» ASSIGNMENT
Please look for the string "flashlight" below and report every line in which it occurs.

» PROVIDED DATA
↓↓↓
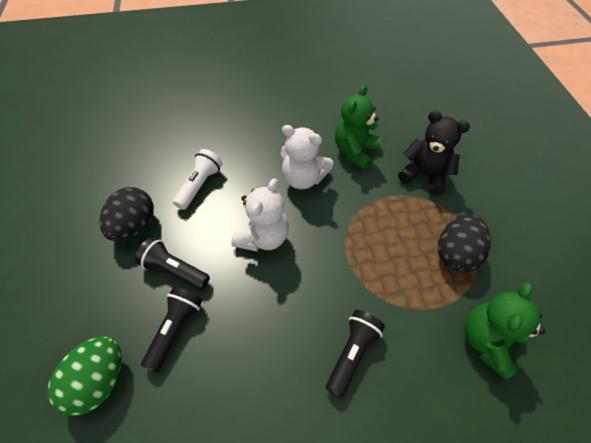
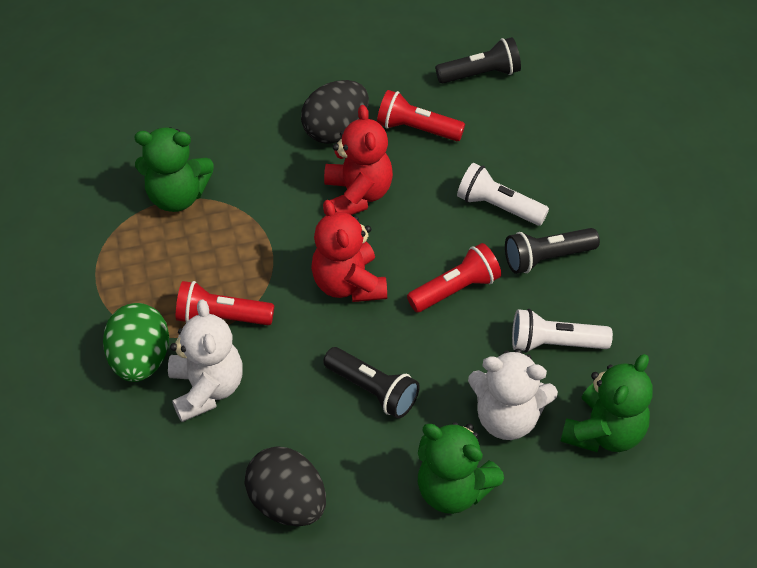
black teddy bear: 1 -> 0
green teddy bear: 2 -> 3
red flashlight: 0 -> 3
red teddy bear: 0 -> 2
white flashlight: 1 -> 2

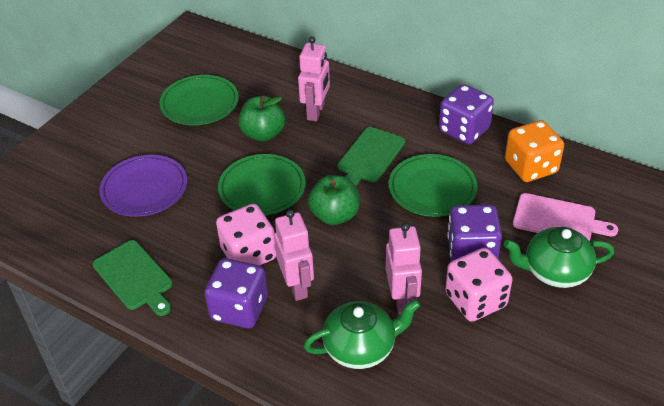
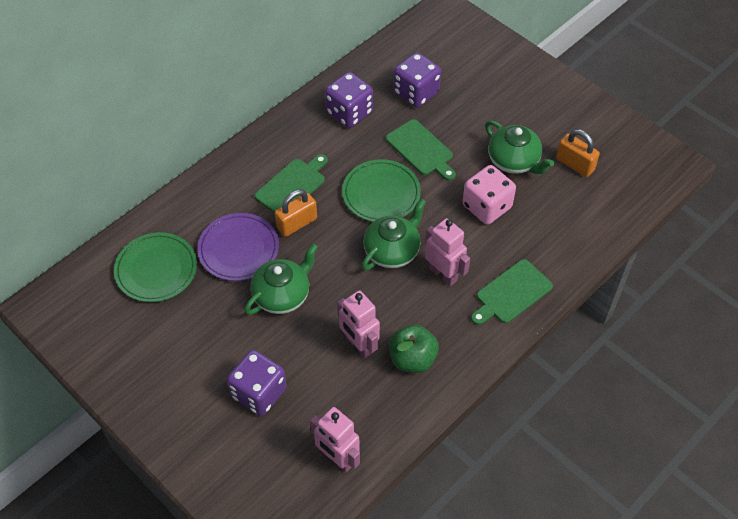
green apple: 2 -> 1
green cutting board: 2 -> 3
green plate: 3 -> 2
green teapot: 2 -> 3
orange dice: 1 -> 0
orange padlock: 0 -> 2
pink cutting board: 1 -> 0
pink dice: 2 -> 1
↑↑↑
↓↓↓
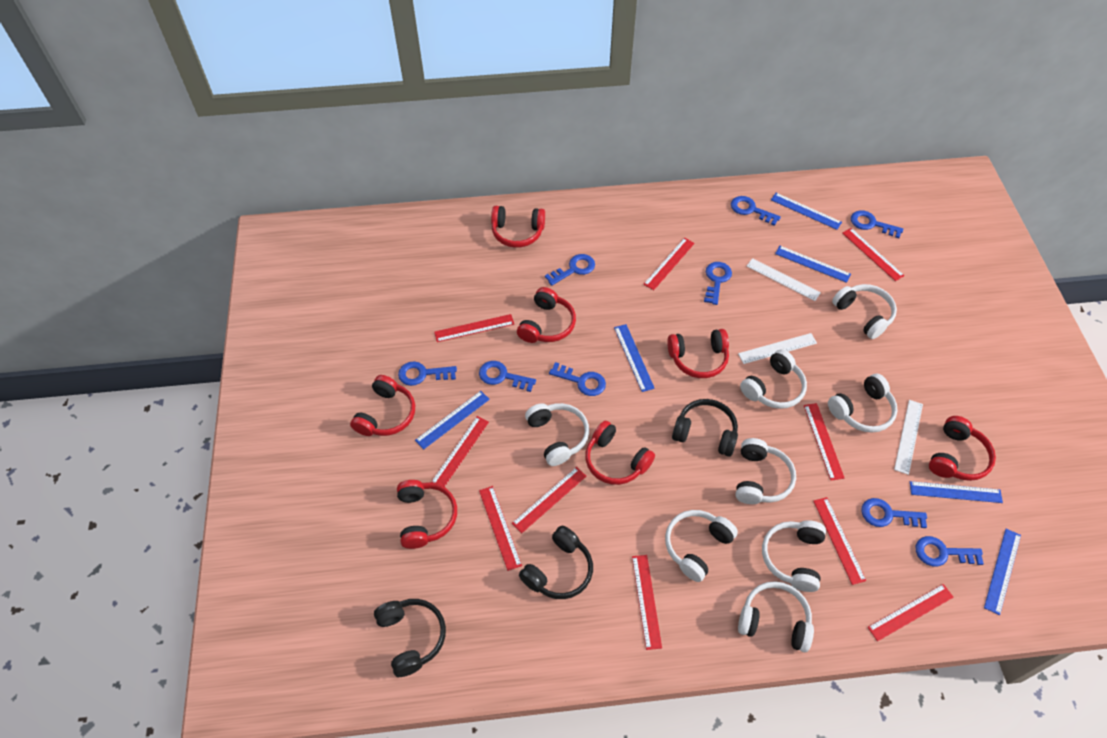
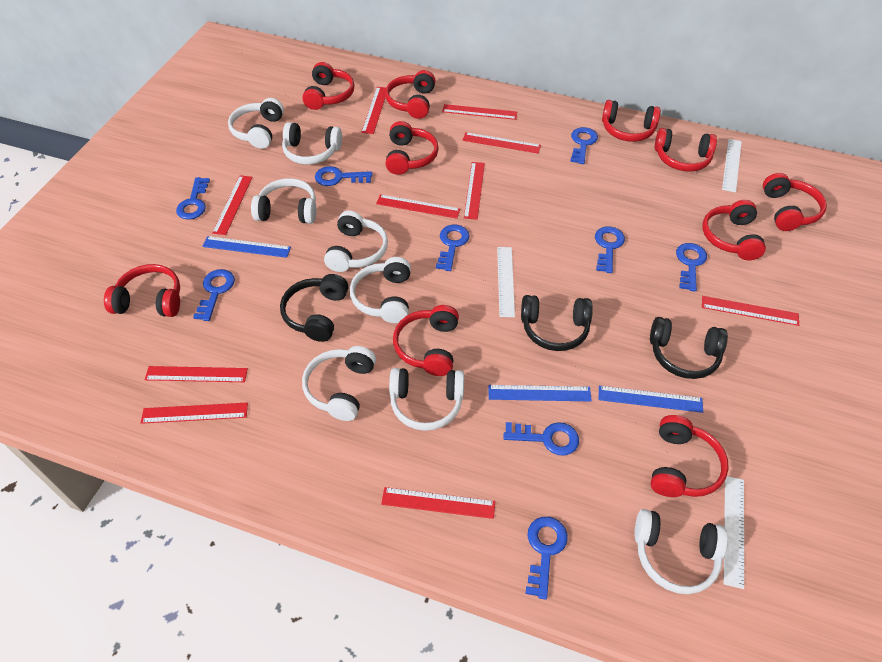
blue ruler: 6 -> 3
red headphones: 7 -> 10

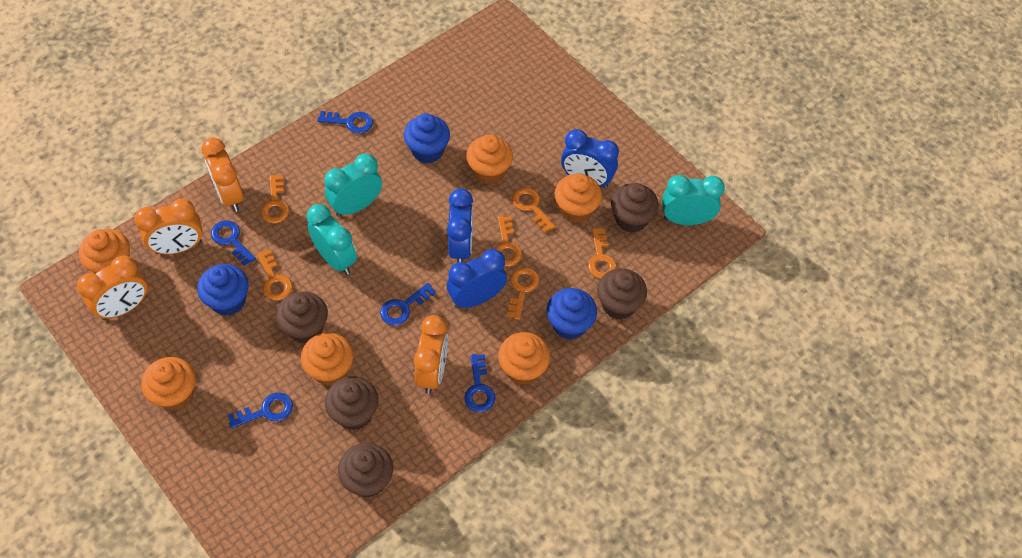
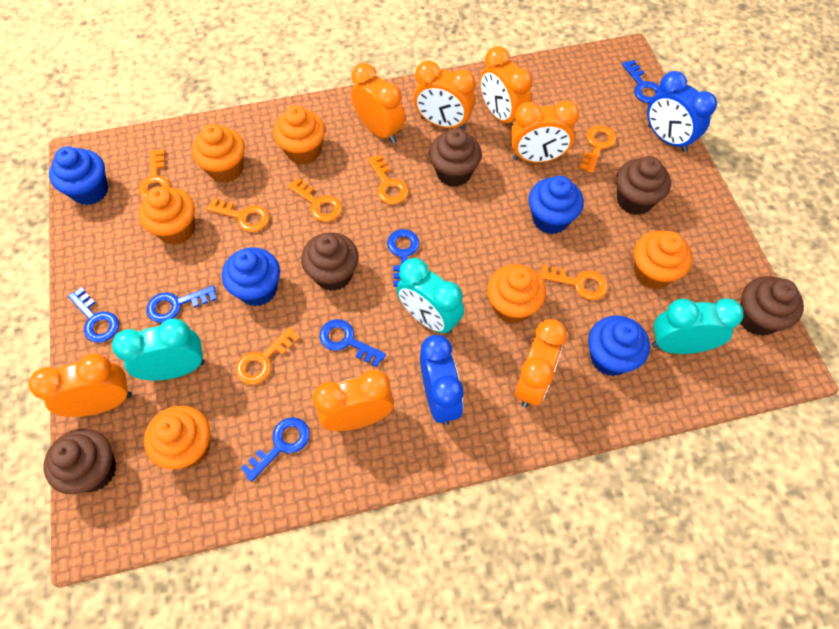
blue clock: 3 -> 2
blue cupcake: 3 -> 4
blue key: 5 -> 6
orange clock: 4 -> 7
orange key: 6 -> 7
↑↑↑
» TASK ANSWER
red flashlight: 0 -> 3
white flashlight: 1 -> 2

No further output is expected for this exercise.